(Problem to solve): Print the first line of the material below and each line after it, exactly as written, ending with the line that contains "(392, 377) = (370, 343): none -> grey box".

★ ★ ★ ★

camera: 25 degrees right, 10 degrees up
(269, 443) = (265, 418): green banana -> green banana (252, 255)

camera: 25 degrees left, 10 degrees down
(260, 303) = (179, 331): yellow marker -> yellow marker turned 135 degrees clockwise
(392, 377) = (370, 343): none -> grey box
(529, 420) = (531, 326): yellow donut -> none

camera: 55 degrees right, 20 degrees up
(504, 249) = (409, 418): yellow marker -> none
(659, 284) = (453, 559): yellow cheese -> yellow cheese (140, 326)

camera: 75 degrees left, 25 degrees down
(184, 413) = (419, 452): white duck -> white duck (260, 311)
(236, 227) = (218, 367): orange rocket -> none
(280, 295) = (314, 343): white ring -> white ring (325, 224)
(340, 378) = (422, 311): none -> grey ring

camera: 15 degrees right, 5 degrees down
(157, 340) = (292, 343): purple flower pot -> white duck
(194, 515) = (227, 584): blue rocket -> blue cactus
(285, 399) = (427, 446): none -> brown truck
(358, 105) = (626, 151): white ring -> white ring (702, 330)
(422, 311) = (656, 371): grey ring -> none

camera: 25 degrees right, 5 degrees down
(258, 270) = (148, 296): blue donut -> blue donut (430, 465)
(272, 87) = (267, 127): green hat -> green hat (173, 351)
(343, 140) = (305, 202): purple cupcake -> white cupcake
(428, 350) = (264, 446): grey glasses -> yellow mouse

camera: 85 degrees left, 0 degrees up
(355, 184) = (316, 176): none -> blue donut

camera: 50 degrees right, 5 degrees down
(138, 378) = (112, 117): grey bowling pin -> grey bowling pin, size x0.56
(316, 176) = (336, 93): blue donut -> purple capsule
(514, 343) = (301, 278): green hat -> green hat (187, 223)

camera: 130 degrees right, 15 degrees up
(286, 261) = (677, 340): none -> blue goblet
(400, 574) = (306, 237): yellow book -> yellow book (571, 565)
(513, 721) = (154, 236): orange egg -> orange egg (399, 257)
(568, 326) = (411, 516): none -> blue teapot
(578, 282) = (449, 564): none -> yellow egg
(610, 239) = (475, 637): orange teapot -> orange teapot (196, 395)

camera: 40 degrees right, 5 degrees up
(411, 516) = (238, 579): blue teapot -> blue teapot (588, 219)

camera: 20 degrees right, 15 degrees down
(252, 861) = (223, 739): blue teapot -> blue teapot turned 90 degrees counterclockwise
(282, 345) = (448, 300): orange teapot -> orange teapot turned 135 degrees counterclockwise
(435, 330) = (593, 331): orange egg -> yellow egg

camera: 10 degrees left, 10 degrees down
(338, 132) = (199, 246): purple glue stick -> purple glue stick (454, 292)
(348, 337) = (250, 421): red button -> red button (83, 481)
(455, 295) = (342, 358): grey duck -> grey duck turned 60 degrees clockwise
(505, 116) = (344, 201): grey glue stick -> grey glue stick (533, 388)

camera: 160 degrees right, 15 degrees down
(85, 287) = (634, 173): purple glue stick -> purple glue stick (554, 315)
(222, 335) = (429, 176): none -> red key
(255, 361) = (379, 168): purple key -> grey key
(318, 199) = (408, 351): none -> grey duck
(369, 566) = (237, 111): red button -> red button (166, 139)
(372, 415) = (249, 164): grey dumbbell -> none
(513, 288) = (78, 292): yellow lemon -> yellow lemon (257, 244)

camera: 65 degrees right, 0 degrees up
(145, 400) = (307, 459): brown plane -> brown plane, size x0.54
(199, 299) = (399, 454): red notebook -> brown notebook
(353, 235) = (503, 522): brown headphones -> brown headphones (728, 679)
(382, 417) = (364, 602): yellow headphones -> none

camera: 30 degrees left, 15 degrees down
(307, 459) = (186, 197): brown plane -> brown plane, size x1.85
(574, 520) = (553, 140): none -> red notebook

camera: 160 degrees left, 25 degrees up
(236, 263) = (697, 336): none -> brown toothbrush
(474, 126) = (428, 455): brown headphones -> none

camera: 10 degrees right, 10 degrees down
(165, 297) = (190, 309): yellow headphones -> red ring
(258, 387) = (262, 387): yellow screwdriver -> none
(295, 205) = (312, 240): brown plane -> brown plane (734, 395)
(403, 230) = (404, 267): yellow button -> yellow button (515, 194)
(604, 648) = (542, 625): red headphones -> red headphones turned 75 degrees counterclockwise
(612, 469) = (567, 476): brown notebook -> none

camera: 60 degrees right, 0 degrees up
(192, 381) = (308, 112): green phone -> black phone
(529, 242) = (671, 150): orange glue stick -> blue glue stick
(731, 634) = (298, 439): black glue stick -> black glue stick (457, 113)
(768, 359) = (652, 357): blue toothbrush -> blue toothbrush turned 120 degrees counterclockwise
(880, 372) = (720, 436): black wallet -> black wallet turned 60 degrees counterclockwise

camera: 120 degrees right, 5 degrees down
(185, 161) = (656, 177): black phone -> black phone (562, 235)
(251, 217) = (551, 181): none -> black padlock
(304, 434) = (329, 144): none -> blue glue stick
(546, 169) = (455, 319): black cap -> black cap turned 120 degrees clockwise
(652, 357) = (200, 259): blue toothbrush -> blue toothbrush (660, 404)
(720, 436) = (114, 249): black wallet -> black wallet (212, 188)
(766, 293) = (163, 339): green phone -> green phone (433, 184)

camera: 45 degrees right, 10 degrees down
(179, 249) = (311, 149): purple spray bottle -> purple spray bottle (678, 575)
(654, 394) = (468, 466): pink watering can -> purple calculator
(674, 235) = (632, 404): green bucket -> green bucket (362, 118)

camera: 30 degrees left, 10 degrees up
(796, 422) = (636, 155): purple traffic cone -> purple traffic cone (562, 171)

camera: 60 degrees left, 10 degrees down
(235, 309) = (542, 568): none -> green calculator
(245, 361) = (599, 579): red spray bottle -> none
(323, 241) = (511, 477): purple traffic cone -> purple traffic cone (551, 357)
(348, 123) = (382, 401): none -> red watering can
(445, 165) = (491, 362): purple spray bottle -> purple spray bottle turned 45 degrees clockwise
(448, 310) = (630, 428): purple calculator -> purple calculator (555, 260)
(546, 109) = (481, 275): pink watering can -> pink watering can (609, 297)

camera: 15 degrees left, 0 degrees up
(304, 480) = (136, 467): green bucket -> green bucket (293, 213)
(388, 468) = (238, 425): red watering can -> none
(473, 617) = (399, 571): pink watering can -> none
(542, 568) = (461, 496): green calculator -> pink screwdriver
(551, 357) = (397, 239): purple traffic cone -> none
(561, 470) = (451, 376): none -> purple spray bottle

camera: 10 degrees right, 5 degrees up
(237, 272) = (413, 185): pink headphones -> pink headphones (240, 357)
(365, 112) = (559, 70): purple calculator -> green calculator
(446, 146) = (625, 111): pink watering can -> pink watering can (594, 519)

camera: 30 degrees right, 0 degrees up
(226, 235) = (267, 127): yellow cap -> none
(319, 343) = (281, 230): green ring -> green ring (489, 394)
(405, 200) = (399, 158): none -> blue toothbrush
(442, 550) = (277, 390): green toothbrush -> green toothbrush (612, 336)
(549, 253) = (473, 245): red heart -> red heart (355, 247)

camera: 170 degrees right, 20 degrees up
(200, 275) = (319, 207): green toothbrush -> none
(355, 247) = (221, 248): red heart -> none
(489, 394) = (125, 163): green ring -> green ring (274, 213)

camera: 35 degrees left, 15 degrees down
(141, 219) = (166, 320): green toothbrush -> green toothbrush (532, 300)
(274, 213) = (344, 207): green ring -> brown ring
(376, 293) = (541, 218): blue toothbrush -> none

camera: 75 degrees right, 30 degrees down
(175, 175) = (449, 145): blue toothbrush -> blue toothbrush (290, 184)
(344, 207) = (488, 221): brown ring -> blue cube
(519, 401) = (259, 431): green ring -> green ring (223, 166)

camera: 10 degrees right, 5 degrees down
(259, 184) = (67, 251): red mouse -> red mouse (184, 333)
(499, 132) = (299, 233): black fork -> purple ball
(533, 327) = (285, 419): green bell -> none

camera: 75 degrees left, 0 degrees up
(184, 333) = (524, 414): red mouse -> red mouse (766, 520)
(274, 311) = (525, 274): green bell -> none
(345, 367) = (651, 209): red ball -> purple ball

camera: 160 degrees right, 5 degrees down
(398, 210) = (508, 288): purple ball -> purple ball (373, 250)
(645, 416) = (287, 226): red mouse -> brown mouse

★ ★ ★ ★

(Response to the exercise):
camera: 25 degrees right, 10 degrees up
(269, 443) = (265, 418): green banana -> green banana (252, 255)

camera: 25 degrees left, 10 degrees down
(260, 303) = (179, 331): yellow marker -> yellow marker turned 135 degrees clockwise
(392, 377) = (370, 343): none -> grey box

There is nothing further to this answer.